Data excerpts
*-*-*

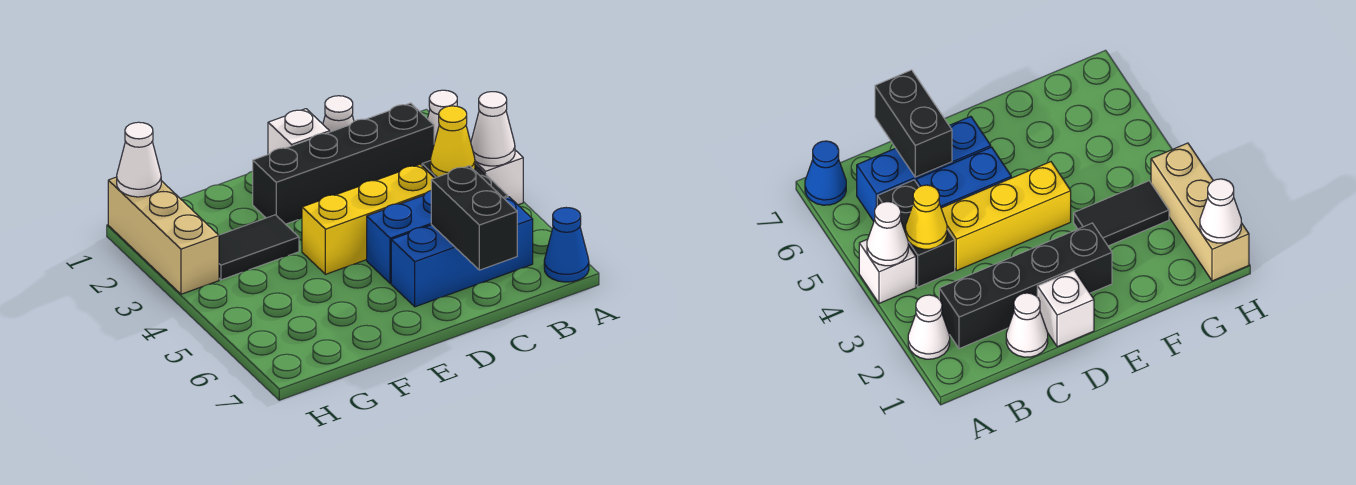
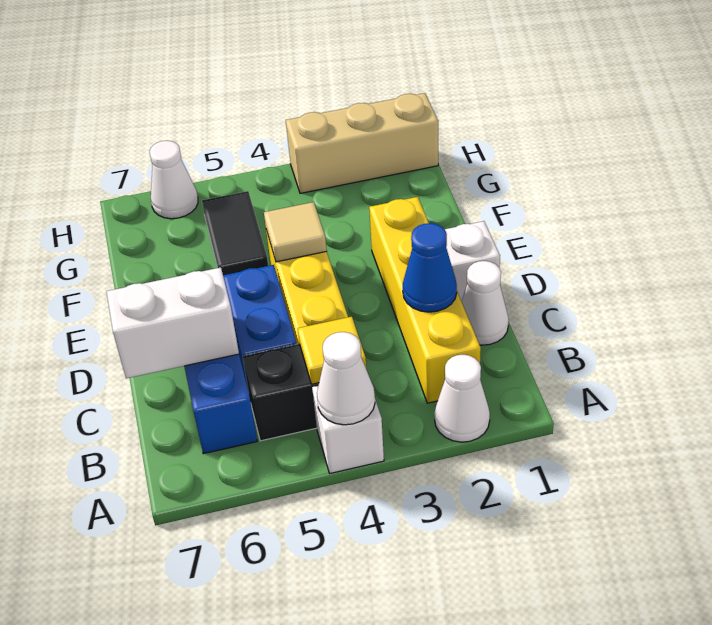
blue cone A7 level 1 -> blue cone C2 level 2
black brick B2:E2 level 1 -> yellow brick B2:E2 level 1
yellow cone B4 level 2 -> yellow tile B4 level 2
black brick C6:C7 level 2 -> white brick C6:C7 level 2
none -> tan tile E4 level 2
black tile F3:G3 level 1 -> black tile F5:G5 level 1
white cone H1 level 2 -> white cone H6 level 1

*-*-*

### [Instructions for the task]
Repeat each line above exactly. The pictures stay out.

### [Problem solution]
blue cone A7 level 1 -> blue cone C2 level 2
black brick B2:E2 level 1 -> yellow brick B2:E2 level 1
yellow cone B4 level 2 -> yellow tile B4 level 2
black brick C6:C7 level 2 -> white brick C6:C7 level 2
none -> tan tile E4 level 2
black tile F3:G3 level 1 -> black tile F5:G5 level 1
white cone H1 level 2 -> white cone H6 level 1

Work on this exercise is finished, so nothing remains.